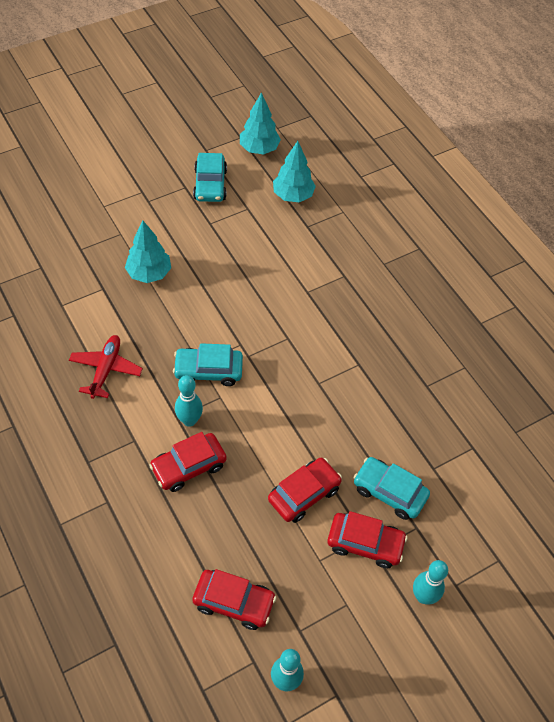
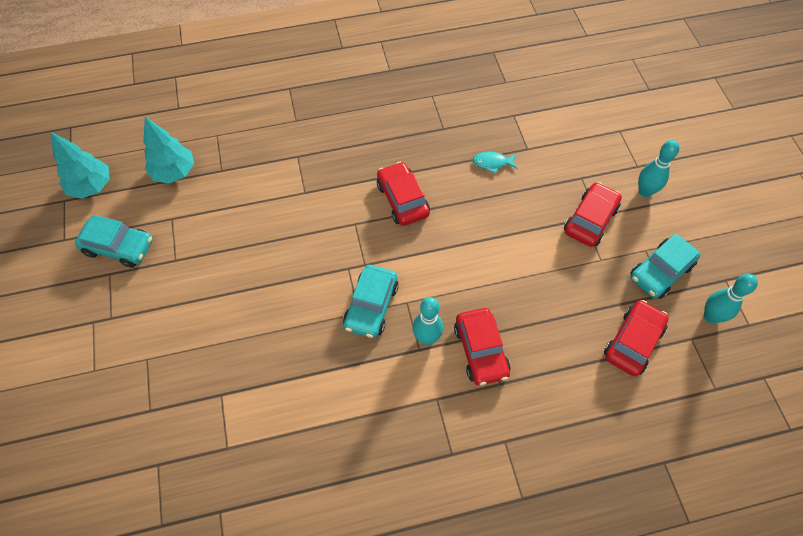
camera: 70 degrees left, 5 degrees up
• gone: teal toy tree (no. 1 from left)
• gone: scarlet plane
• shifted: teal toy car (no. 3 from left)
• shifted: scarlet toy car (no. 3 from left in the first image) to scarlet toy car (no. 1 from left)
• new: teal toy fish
____________
Problem:
Count the lines in the entries where the string "left" appears, and report only the number.

Response to this task:
4